### YOUR ASSIGNMENT
Given the material below, output exactly the lines from the line with "PIXELS2 pin DIN: RX -> D4" to the line with "TFT2 pin RES: D8 -> D3", both ends included, and no other lines.

### DATA LISTING

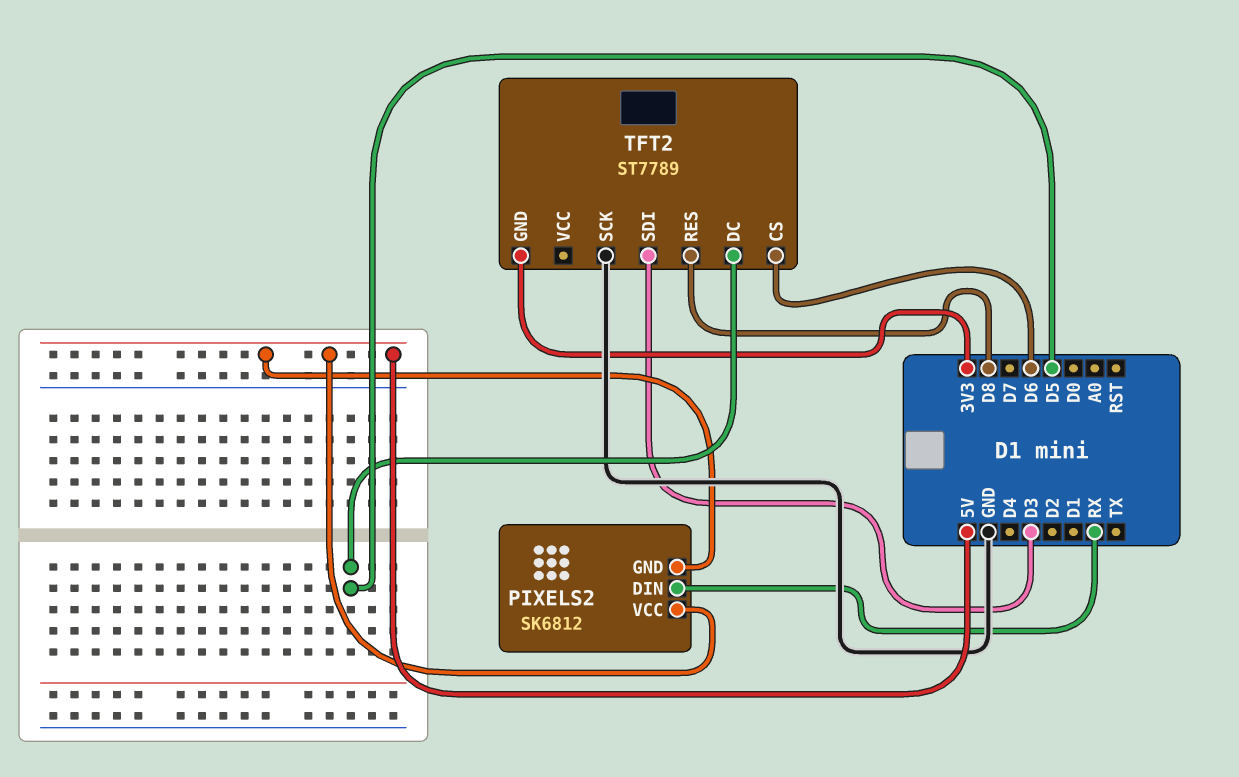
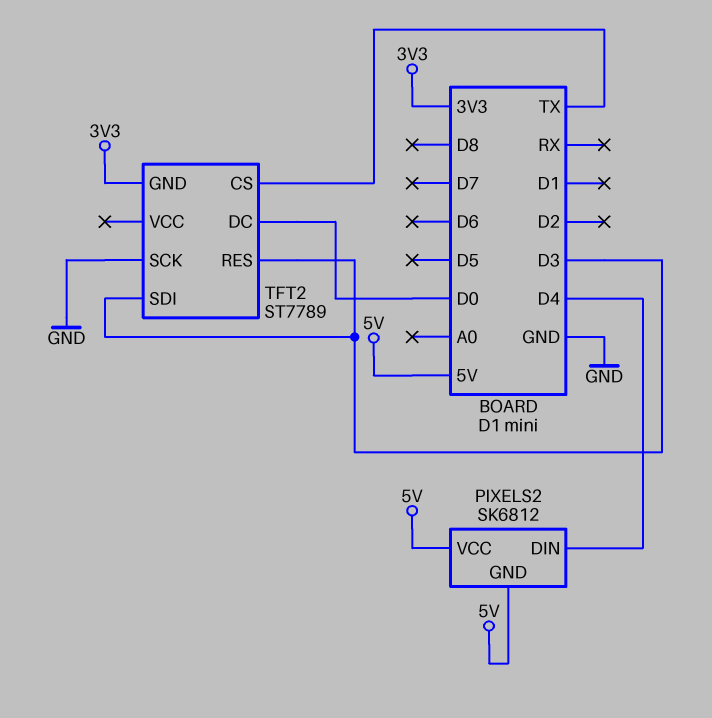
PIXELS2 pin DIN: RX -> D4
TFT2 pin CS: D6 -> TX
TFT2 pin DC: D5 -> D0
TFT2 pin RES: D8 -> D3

---

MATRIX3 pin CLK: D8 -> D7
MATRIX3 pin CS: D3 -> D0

---

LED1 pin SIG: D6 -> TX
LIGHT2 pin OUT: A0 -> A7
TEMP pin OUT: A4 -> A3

### ANSWER AREA
PIXELS2 pin DIN: RX -> D4
TFT2 pin CS: D6 -> TX
TFT2 pin DC: D5 -> D0
TFT2 pin RES: D8 -> D3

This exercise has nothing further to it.